▸ Aim of the task
Below are some records. Return exactly their lines from the one containing "(563, 323) = (421, 317): purple" through the one containing "(376, 239) = (253, 303): none", and drop the pictures.

▸ Available data
----

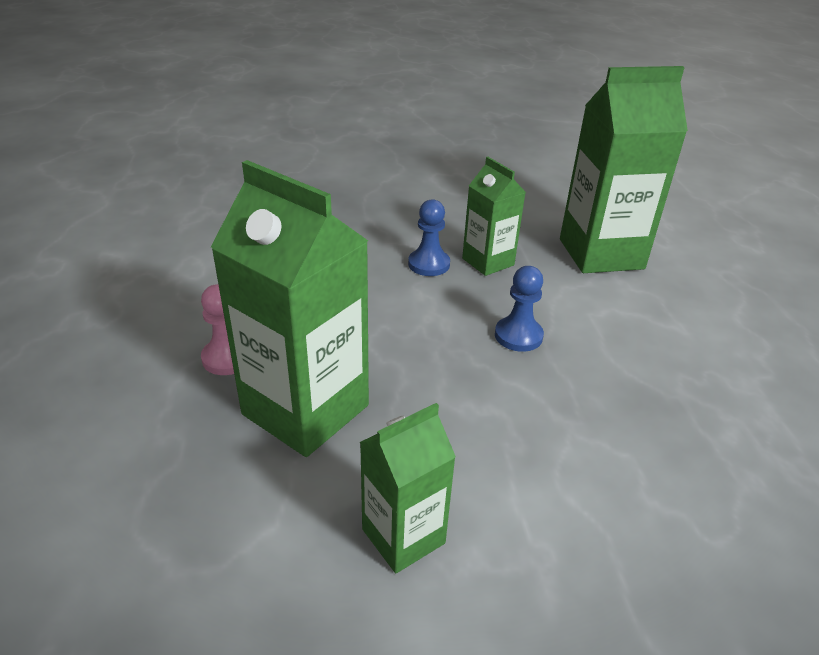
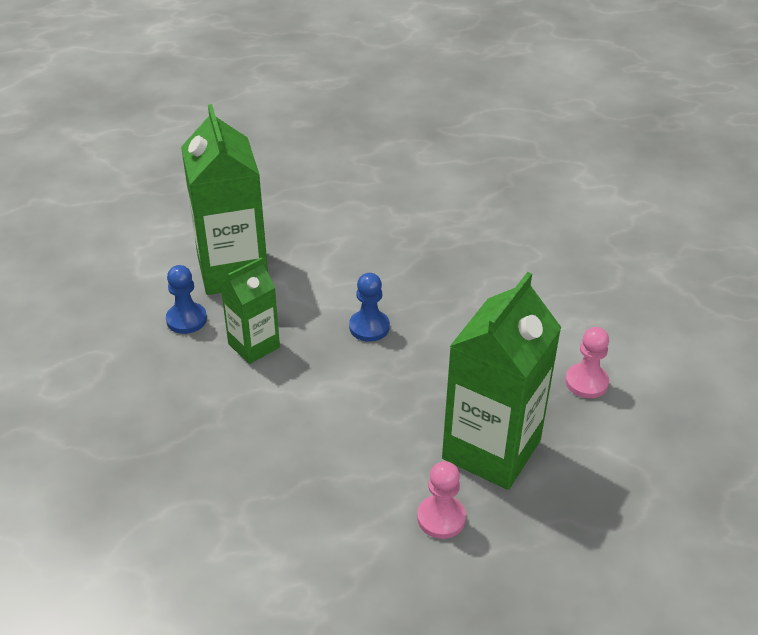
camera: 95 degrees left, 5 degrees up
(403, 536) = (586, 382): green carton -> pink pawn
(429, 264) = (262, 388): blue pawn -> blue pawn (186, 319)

----

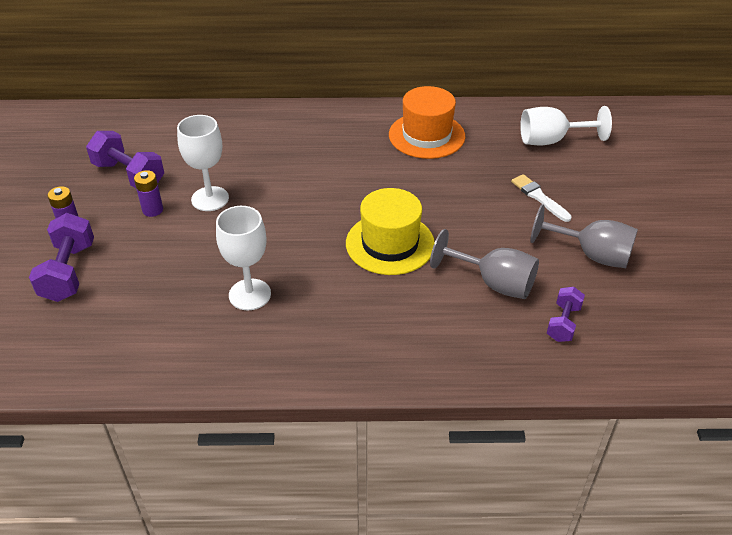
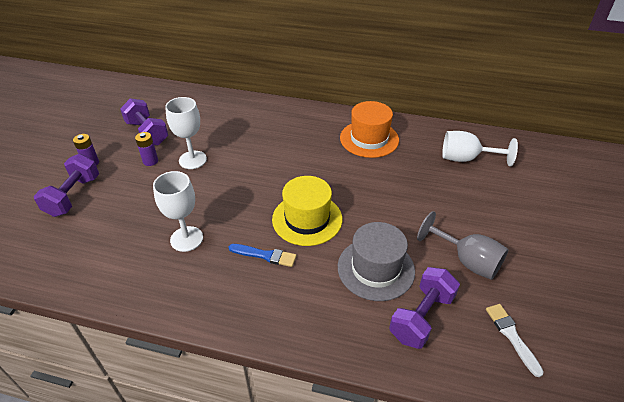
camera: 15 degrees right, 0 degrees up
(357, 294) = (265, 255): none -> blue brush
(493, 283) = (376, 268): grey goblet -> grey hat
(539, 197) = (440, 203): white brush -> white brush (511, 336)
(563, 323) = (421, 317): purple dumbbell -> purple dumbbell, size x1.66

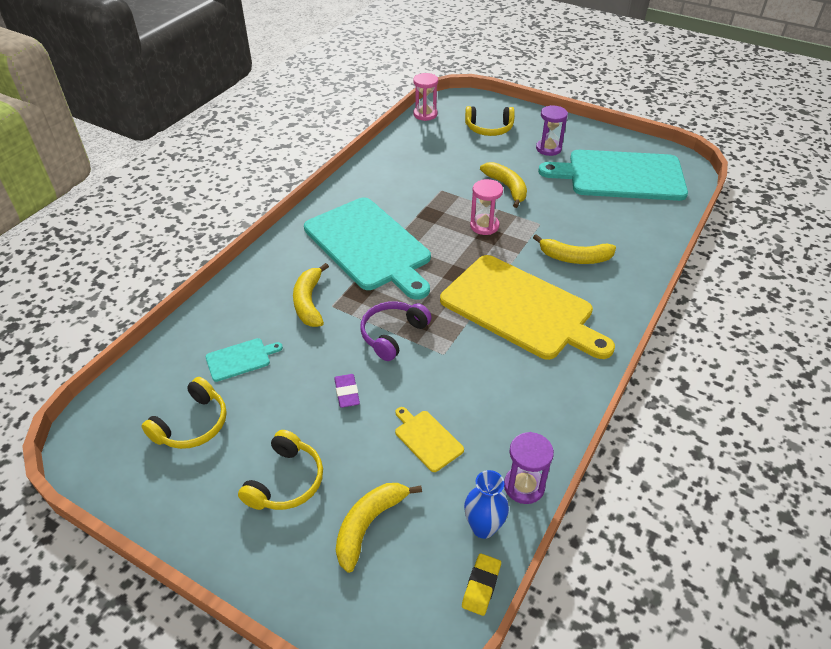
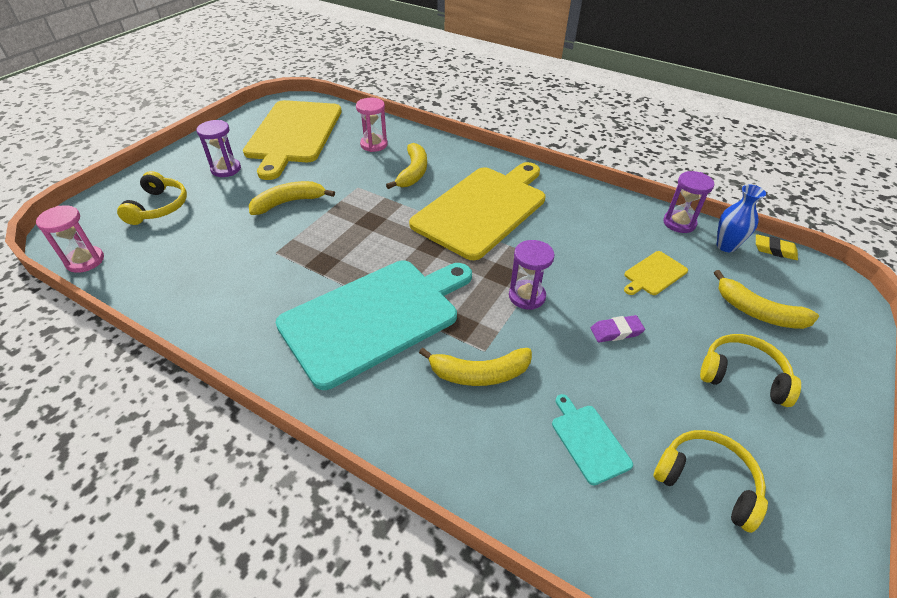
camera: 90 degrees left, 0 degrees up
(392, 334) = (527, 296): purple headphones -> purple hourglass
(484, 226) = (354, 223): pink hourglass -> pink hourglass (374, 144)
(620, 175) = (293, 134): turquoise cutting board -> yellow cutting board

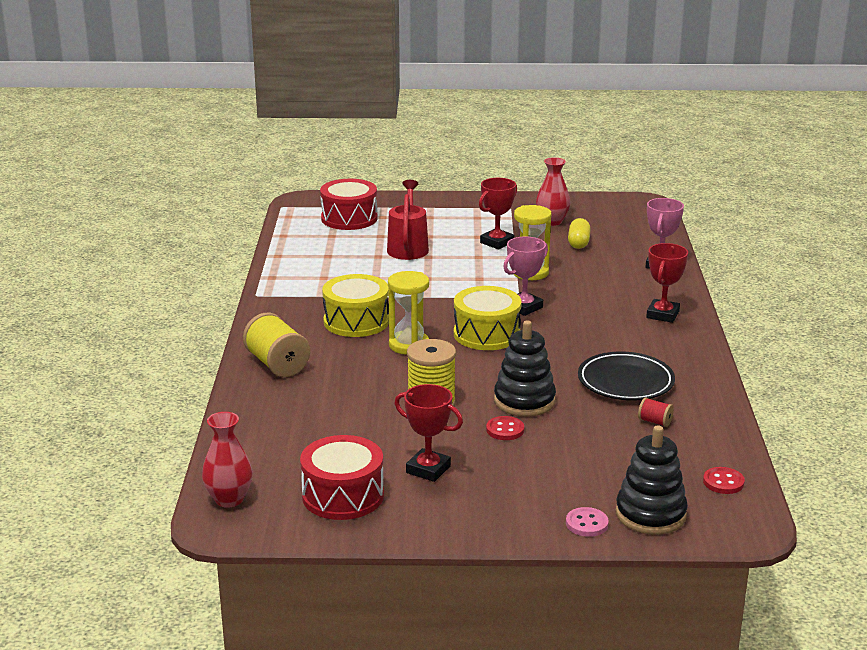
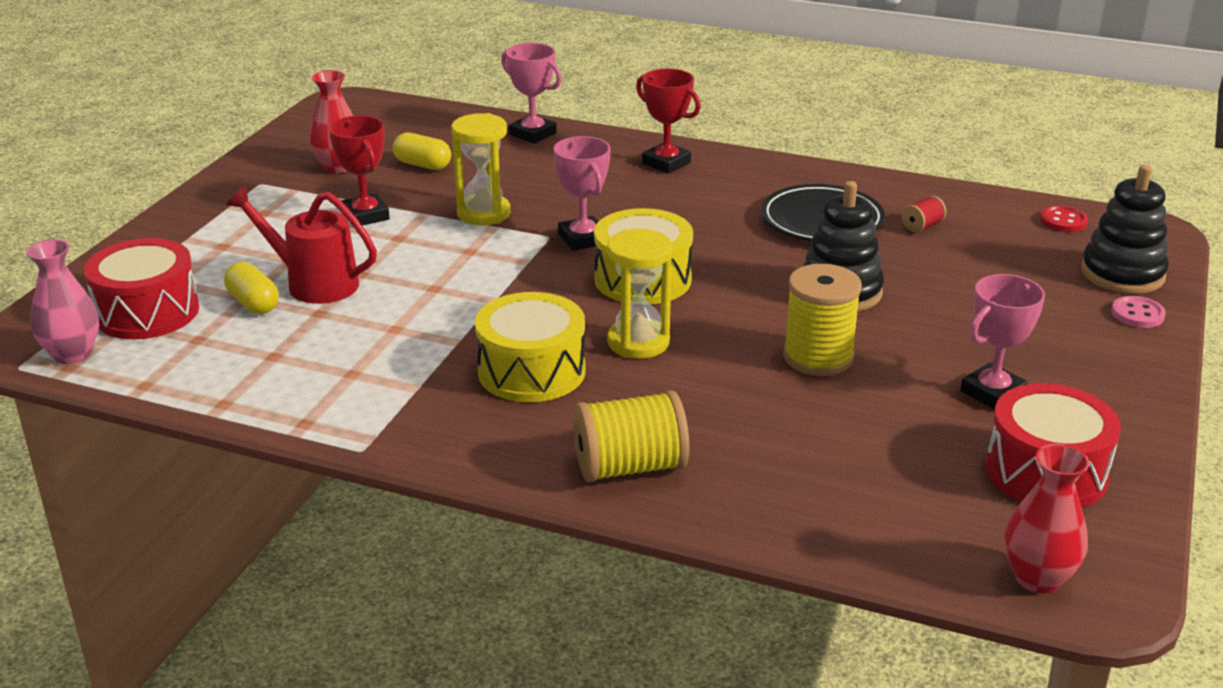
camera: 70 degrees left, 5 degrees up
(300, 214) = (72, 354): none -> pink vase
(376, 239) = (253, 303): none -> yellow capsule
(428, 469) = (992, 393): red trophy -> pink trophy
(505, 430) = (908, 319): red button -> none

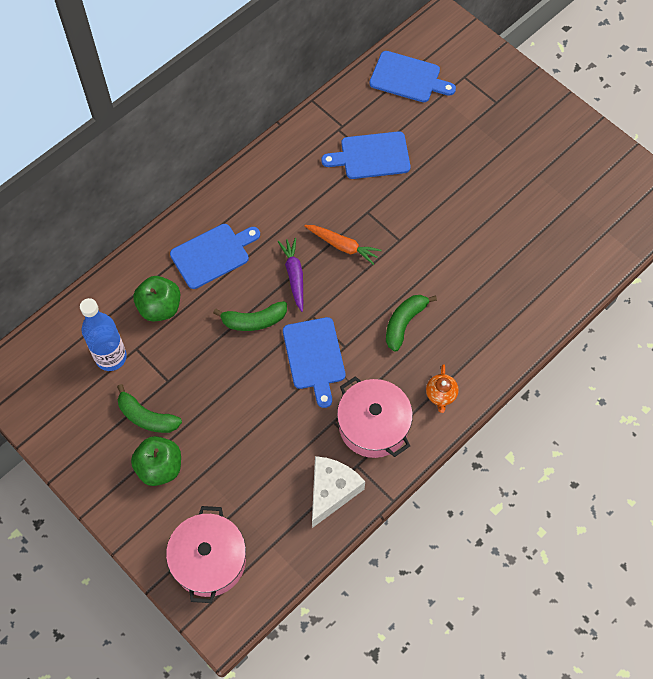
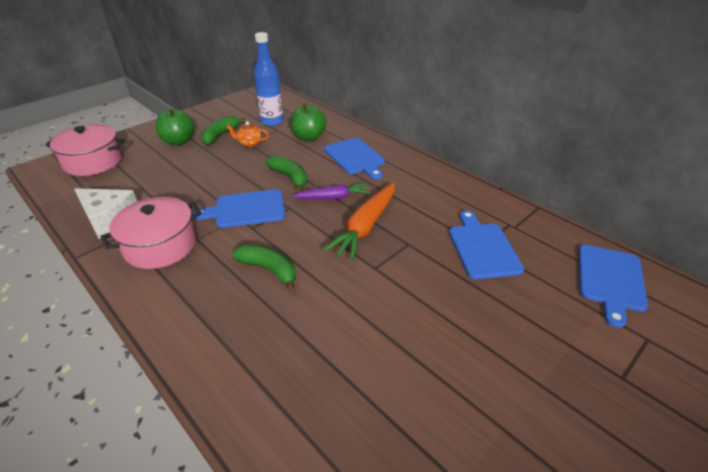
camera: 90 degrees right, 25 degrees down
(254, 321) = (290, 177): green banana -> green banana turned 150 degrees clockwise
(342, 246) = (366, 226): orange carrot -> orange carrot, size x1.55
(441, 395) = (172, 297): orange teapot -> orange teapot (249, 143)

----

▸ Task solution
(563, 323) = (421, 317): purple dumbbell -> purple dumbbell, size x1.66

camera: 90 degrees left, 0 degrees up
(392, 334) = (527, 296): purple headphones -> purple hourglass
(484, 226) = (354, 223): pink hourglass -> pink hourglass (374, 144)
(620, 175) = (293, 134): turquoise cutting board -> yellow cutting board

camera: 70 degrees left, 5 degrees up
(300, 214) = (72, 354): none -> pink vase
(376, 239) = (253, 303): none -> yellow capsule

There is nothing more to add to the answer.